TASK GOAL :: Using the data beneath, show every line that includes the word "AGND".

* * *

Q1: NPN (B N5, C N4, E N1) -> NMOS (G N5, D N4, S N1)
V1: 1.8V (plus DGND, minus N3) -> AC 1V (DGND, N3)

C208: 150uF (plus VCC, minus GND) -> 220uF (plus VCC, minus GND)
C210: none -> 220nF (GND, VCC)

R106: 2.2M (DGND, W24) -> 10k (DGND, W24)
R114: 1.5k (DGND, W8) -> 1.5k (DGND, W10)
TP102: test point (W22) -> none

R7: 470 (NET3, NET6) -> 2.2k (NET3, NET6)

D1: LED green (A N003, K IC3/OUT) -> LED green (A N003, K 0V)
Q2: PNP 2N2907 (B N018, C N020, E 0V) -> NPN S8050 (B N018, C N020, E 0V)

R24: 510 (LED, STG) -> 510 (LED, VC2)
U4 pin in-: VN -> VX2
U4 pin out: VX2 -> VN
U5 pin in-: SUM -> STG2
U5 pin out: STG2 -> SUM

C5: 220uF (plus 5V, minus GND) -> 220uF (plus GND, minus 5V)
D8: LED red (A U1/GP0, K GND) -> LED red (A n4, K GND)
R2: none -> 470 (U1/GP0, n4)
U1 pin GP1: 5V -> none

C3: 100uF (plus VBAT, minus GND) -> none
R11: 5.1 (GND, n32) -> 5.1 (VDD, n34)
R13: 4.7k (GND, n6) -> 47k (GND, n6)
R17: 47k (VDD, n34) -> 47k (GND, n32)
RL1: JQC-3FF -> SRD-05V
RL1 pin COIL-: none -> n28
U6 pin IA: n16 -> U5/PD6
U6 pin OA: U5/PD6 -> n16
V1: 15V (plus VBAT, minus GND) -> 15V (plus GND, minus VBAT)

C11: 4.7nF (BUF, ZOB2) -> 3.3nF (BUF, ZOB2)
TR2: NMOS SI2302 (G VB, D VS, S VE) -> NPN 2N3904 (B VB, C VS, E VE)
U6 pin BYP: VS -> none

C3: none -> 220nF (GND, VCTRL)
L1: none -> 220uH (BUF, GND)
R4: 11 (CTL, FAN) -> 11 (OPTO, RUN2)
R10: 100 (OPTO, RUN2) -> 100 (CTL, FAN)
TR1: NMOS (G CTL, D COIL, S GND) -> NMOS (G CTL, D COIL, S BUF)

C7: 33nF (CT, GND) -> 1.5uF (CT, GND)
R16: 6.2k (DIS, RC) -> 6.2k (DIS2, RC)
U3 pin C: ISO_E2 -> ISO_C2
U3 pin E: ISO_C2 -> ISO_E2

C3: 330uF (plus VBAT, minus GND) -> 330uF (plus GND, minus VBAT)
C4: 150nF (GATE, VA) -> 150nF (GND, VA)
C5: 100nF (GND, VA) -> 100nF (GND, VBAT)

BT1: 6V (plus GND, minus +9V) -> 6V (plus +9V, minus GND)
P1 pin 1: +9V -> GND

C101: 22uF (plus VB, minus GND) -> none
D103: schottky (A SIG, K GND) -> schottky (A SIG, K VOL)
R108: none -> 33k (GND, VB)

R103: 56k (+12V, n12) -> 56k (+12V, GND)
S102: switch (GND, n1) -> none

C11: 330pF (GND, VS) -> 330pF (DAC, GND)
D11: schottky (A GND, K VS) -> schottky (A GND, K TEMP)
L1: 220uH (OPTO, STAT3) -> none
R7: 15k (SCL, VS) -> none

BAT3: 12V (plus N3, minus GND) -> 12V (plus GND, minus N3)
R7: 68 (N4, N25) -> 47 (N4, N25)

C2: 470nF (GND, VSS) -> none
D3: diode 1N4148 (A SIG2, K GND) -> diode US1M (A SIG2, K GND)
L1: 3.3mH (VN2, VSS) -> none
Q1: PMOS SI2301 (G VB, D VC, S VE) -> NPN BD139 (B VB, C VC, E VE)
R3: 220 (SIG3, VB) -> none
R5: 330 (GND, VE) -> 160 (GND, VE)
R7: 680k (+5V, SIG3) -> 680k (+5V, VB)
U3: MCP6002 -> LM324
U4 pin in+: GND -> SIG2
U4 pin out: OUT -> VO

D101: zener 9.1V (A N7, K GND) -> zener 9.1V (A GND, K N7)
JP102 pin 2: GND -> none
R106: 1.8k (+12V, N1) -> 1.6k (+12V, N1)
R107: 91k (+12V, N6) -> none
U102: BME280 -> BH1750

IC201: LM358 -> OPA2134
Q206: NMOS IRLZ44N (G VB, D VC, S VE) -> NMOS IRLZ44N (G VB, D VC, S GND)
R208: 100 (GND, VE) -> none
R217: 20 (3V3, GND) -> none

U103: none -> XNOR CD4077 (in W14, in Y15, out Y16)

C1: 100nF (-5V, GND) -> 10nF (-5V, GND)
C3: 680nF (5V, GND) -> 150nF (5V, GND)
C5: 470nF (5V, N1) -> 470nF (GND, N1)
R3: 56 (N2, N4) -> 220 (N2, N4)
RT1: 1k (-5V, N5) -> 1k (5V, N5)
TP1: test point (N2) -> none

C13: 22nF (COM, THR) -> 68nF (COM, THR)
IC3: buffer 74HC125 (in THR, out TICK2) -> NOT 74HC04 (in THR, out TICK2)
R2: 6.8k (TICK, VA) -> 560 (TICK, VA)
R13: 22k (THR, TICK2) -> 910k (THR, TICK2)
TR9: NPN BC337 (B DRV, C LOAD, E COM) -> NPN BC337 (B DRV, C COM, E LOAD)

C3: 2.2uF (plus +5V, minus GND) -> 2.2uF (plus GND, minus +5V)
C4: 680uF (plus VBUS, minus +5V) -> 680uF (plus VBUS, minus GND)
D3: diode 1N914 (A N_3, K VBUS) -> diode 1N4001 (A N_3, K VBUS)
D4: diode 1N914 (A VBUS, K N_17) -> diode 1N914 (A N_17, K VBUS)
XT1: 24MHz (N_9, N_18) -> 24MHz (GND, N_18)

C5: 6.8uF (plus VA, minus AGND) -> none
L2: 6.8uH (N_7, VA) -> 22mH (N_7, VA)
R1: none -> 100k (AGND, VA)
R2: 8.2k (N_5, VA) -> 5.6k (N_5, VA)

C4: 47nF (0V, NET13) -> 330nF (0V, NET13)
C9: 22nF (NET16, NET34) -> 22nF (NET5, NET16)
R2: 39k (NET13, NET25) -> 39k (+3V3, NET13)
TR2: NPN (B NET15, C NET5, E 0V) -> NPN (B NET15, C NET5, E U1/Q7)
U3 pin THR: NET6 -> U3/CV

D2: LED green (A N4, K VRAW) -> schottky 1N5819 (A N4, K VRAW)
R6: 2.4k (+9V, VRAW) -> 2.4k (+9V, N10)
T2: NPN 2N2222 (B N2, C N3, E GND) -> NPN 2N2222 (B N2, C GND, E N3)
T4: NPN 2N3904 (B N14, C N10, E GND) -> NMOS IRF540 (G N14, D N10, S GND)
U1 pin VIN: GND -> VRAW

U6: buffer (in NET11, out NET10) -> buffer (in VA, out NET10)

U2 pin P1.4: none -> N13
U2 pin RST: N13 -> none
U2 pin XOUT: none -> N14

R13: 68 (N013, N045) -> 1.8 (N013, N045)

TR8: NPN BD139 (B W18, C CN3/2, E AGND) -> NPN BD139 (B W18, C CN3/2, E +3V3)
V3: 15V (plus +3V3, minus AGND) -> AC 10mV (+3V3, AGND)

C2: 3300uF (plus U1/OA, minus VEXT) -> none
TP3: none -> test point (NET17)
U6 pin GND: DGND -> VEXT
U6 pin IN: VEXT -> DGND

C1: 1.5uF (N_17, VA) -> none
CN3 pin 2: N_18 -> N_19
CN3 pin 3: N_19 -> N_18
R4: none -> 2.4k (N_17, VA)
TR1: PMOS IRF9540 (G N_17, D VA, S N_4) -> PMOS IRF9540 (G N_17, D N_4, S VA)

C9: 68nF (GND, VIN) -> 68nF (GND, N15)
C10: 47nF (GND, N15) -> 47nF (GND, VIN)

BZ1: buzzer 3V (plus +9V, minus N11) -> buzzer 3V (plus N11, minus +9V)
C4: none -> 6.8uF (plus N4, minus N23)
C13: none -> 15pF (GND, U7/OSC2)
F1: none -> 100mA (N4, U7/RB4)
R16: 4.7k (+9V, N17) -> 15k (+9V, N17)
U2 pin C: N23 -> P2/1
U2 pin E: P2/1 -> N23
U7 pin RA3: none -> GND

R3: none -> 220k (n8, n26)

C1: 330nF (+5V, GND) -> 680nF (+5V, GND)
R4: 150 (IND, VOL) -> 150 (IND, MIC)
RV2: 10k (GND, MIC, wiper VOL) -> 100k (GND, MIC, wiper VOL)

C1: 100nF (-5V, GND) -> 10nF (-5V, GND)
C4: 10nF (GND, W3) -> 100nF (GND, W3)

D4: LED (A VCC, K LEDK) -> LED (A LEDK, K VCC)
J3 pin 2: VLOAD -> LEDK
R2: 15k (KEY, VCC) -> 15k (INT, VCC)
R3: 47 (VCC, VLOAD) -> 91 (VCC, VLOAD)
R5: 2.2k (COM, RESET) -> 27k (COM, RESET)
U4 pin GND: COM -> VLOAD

* * *

ANSWER TO THE EXERCISE ::
C5: 6.8uF (plus VA, minus AGND) -> none
R1: none -> 100k (AGND, VA)
TR8: NPN BD139 (B W18, C CN3/2, E AGND) -> NPN BD139 (B W18, C CN3/2, E +3V3)
V3: 15V (plus +3V3, minus AGND) -> AC 10mV (+3V3, AGND)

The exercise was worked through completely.